Task objective
Take the material below and reproduce, word for word, only the lines from the line with "brown square: rotated 30 degrees clockwise" through the line with "black L-shape at (252, 238): rotated".

Record extracts
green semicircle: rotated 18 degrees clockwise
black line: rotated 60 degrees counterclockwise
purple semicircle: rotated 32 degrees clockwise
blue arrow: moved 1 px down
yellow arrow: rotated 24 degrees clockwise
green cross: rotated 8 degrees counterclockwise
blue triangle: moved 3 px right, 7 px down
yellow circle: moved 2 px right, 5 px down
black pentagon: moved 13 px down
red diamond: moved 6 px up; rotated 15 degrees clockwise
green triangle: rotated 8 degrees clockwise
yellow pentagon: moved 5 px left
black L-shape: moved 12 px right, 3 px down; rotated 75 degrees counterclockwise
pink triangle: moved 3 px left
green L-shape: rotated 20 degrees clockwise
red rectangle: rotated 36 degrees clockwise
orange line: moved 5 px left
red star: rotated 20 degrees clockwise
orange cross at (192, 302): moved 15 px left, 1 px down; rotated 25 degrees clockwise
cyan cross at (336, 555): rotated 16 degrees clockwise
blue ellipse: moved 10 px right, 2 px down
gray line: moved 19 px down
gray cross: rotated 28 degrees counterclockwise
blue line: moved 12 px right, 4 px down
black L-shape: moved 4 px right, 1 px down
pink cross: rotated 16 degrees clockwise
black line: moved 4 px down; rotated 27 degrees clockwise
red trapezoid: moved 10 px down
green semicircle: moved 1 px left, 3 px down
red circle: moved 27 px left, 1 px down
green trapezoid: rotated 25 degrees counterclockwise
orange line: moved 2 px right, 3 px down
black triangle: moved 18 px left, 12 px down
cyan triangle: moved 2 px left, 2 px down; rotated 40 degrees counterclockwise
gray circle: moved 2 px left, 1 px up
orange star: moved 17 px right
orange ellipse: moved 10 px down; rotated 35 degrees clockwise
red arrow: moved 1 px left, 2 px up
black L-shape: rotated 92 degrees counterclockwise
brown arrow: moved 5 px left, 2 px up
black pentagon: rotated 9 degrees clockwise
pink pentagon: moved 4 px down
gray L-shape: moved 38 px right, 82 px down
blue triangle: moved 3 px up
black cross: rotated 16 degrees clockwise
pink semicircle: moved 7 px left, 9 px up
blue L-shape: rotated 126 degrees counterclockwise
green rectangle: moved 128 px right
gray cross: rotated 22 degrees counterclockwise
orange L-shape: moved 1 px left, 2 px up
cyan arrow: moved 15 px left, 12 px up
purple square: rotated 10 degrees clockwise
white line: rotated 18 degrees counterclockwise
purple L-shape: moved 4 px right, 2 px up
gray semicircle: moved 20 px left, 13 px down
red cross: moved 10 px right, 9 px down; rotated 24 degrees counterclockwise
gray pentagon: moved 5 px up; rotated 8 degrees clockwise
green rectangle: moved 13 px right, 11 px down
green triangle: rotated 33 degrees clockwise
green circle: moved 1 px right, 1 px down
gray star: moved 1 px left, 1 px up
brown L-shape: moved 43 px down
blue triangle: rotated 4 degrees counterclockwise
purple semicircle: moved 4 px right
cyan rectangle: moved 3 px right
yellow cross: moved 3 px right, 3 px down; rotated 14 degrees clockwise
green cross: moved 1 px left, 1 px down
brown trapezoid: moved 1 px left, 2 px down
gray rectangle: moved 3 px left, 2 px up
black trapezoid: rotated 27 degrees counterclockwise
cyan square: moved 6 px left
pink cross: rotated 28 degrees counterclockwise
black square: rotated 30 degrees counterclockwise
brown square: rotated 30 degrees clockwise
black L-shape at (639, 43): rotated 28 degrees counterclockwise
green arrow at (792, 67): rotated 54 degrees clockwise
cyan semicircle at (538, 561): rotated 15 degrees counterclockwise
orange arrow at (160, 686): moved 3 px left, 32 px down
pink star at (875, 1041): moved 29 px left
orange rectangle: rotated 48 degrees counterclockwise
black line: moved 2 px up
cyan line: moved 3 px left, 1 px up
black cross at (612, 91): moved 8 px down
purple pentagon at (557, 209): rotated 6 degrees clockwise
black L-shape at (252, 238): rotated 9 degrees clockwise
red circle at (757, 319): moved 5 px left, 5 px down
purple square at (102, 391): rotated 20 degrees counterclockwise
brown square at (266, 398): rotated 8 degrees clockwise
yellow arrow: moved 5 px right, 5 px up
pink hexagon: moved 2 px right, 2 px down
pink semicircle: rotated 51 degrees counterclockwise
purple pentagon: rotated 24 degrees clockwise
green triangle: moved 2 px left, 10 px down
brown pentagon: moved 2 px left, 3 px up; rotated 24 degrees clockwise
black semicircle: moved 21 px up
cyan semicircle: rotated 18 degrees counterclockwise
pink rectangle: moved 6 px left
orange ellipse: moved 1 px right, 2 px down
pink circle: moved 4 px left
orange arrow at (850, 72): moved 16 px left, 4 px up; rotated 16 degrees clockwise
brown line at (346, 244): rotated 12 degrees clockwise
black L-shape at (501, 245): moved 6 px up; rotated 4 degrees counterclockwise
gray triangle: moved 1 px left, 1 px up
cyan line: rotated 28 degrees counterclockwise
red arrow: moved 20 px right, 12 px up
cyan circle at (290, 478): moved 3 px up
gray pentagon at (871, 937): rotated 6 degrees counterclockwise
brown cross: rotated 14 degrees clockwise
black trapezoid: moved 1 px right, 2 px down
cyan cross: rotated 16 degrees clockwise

Answer to this exercise
brown square: rotated 30 degrees clockwise
black L-shape at (639, 43): rotated 28 degrees counterclockwise
green arrow at (792, 67): rotated 54 degrees clockwise
cyan semicircle at (538, 561): rotated 15 degrees counterclockwise
orange arrow at (160, 686): moved 3 px left, 32 px down
pink star at (875, 1041): moved 29 px left
orange rectangle: rotated 48 degrees counterclockwise
black line: moved 2 px up
cyan line: moved 3 px left, 1 px up
black cross at (612, 91): moved 8 px down
purple pentagon at (557, 209): rotated 6 degrees clockwise
black L-shape at (252, 238): rotated 9 degrees clockwise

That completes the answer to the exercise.